Would you return the lines that run from the start of the data below to the line with "yellow triangle: (174, 29)", both included, exactly as written and without pictures?
=== Section Start ===
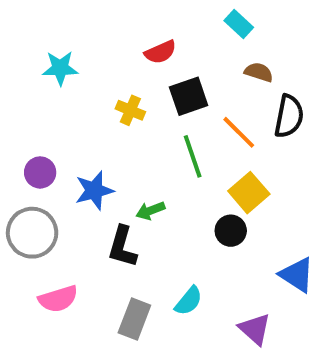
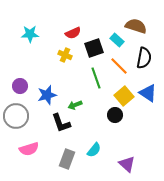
cyan rectangle: (239, 24) -> (117, 40), moved
red semicircle: (160, 52) -> (73, 33), moved
brown semicircle: (259, 72) -> (136, 26), moved, size x1.5
black L-shape: (122, 247) -> (61, 123), turned -35
blue triangle: (297, 275) -> (148, 93), moved

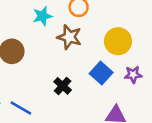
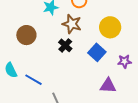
purple star: (133, 74) -> (124, 61), moved
black cross: (63, 86) -> (65, 45), moved

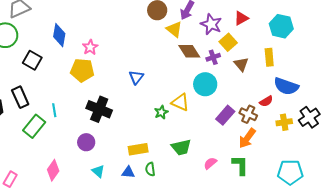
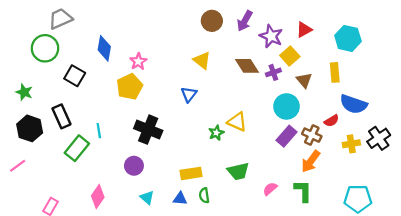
yellow triangle: (174, 29) -> (202, 60), moved
yellow pentagon: (82, 70) -> (130, 87), turned -30
cyan circle: (205, 84) -> (287, 106), moved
=== Section End ===
Answer section:
cyan rectangle: (239, 24) -> (117, 40), moved
red semicircle: (160, 52) -> (73, 33), moved
brown semicircle: (259, 72) -> (136, 26), moved, size x1.5
black L-shape: (122, 247) -> (61, 123), turned -35
blue triangle: (297, 275) -> (148, 93), moved

purple star: (133, 74) -> (124, 61), moved
black cross: (63, 86) -> (65, 45), moved

yellow triangle: (174, 29) -> (202, 60), moved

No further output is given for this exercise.